| Task item |
Although the records contain pictures, the copy should leave them out and match everything else exactly.

| Data for processing |
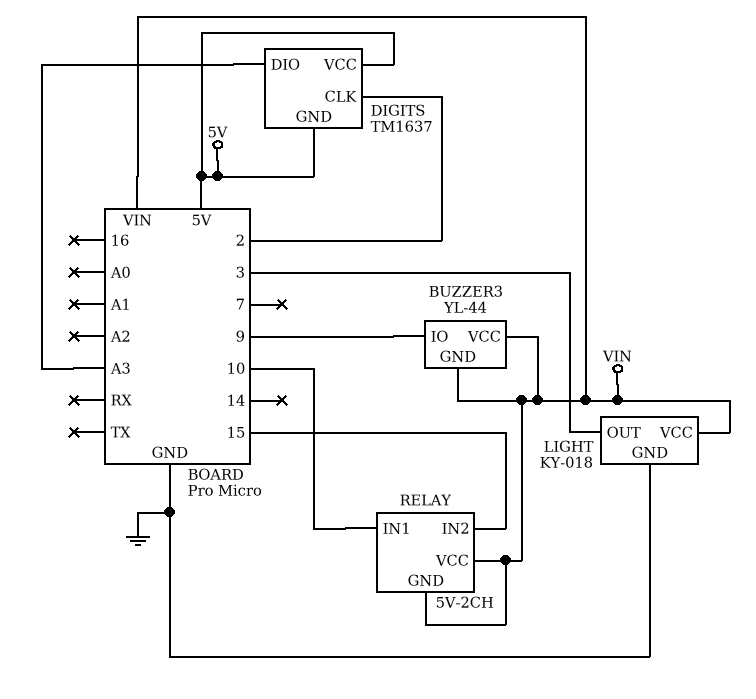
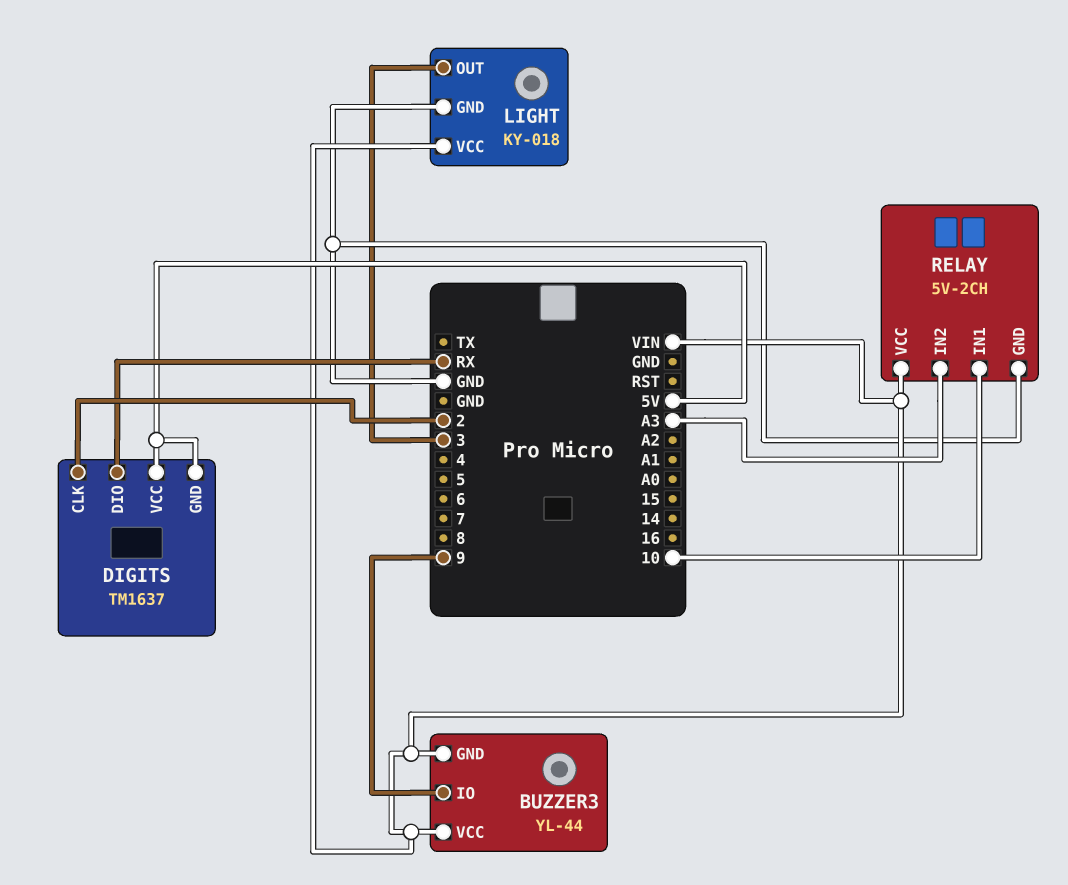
DIGITS pin DIO: A3 -> RX
RELAY pin GND: VIN -> GND
RELAY pin IN2: 15 -> A3

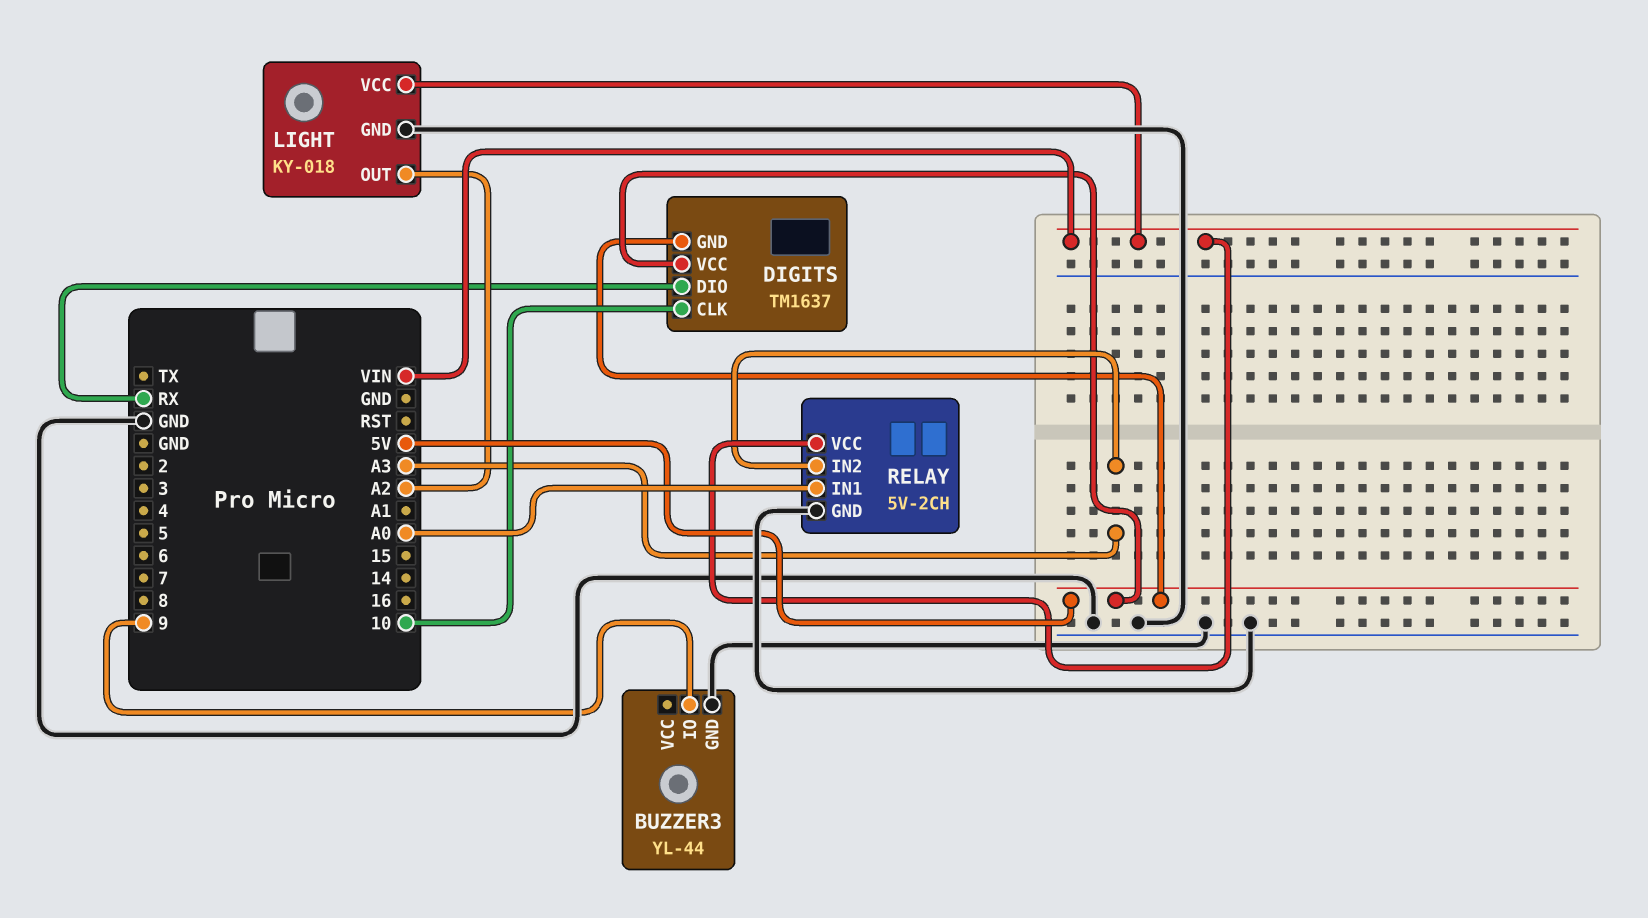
BUZZER3 pin GND: VIN -> GND
BUZZER3 pin VCC: VIN -> none
DIGITS pin CLK: 2 -> 10
LIGHT pin OUT: 3 -> A2
RELAY pin IN1: 10 -> A0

| Reply to the exercise |
DIGITS pin DIO: A3 -> RX
RELAY pin GND: VIN -> GND
RELAY pin IN2: 15 -> A3

BUZZER3 pin GND: VIN -> GND
BUZZER3 pin VCC: VIN -> none
DIGITS pin CLK: 2 -> 10
LIGHT pin OUT: 3 -> A2
RELAY pin IN1: 10 -> A0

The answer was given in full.